▶ _What the exercise asks_
Please report how many lines below contain "DGND", writing nothing except the number.
━━ Task data
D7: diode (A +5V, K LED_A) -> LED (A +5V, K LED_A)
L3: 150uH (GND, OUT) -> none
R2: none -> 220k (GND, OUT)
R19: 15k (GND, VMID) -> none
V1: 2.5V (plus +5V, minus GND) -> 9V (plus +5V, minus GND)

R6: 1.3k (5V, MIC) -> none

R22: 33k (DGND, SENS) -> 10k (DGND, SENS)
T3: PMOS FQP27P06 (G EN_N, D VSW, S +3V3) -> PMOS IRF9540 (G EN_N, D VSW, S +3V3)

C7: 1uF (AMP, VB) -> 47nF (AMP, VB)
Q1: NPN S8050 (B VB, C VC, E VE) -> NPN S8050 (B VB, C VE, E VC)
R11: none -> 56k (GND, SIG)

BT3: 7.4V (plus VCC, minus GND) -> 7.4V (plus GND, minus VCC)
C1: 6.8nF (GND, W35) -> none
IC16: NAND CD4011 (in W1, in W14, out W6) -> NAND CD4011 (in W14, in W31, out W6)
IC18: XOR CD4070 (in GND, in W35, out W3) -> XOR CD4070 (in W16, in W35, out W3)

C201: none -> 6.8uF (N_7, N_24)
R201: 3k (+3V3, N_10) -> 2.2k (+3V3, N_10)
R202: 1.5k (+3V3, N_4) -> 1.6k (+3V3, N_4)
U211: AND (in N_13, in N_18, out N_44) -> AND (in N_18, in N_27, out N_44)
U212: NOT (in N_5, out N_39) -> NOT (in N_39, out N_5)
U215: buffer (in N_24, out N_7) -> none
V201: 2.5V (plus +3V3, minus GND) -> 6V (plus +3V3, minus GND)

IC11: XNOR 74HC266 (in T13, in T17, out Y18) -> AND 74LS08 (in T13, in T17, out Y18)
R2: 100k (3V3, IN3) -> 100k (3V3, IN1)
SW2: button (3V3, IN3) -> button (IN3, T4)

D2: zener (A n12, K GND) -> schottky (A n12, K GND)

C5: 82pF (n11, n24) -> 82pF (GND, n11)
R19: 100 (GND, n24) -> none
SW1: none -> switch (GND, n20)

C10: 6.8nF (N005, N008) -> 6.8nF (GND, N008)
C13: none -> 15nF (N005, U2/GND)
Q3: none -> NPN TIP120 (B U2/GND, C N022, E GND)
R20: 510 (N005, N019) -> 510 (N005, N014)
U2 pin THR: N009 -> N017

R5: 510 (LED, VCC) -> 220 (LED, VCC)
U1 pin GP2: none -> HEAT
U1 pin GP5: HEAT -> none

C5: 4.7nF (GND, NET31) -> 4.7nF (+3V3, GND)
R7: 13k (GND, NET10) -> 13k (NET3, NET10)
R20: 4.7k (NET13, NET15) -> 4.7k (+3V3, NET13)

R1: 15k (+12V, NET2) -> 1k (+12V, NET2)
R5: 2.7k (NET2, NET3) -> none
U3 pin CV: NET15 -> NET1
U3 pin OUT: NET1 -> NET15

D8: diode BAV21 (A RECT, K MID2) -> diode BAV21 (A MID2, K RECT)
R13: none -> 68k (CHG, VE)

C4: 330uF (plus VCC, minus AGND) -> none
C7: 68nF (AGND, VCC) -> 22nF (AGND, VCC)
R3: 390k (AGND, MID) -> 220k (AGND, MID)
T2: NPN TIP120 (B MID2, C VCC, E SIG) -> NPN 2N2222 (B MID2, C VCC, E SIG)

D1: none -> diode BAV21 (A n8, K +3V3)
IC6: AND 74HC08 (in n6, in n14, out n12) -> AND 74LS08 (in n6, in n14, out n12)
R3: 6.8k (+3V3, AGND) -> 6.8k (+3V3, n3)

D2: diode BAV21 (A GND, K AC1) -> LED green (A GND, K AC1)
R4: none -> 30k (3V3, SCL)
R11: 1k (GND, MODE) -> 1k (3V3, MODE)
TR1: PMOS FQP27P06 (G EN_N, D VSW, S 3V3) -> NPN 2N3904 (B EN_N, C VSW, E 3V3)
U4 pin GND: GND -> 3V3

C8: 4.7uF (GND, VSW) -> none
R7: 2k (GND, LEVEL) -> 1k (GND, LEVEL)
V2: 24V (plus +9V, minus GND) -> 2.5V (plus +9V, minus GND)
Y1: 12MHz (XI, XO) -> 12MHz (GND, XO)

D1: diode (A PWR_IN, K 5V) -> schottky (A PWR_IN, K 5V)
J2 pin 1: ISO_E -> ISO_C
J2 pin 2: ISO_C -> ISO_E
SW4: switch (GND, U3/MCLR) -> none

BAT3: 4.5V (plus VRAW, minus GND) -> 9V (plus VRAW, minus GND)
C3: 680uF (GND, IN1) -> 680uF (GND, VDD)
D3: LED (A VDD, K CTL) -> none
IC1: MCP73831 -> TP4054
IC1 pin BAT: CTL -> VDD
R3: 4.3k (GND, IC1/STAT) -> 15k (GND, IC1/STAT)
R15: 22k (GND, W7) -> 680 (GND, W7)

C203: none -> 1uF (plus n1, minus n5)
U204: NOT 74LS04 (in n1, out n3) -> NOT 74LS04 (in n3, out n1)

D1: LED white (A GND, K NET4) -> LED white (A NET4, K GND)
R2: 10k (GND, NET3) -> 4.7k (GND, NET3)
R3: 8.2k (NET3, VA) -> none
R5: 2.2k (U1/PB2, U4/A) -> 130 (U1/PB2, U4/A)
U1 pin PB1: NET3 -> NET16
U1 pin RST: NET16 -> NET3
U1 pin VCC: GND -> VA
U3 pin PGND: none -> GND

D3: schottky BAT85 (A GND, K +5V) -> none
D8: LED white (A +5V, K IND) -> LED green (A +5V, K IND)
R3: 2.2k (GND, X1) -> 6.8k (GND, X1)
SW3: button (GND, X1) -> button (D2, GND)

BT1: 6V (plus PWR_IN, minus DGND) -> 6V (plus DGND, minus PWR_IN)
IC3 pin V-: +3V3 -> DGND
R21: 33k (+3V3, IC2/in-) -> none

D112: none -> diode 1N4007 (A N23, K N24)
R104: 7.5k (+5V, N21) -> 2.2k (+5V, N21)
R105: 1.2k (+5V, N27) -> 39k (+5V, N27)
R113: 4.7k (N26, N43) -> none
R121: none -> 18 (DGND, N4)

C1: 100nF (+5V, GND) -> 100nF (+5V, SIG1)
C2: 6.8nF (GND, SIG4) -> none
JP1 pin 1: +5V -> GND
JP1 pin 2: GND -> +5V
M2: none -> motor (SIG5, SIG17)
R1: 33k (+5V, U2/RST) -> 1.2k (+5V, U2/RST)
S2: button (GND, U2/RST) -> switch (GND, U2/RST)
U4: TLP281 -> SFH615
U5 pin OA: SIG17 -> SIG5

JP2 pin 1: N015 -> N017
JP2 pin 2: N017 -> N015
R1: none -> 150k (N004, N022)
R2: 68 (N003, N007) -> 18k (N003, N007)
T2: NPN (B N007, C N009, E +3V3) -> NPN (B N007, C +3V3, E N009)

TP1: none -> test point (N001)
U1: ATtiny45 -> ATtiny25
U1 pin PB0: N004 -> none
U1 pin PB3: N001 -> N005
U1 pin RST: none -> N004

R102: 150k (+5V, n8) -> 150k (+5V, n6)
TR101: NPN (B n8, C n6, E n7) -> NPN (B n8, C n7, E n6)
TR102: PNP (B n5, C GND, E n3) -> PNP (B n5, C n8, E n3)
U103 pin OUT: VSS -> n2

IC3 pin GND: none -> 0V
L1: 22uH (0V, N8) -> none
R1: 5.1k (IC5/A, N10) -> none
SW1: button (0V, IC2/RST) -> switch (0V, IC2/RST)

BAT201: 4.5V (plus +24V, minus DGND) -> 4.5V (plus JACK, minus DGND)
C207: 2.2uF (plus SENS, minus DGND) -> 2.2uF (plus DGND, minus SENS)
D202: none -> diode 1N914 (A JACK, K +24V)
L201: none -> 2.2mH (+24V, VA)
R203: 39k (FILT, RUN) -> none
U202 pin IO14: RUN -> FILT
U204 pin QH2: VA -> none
━━━━
▶ _Solution to this problem_
6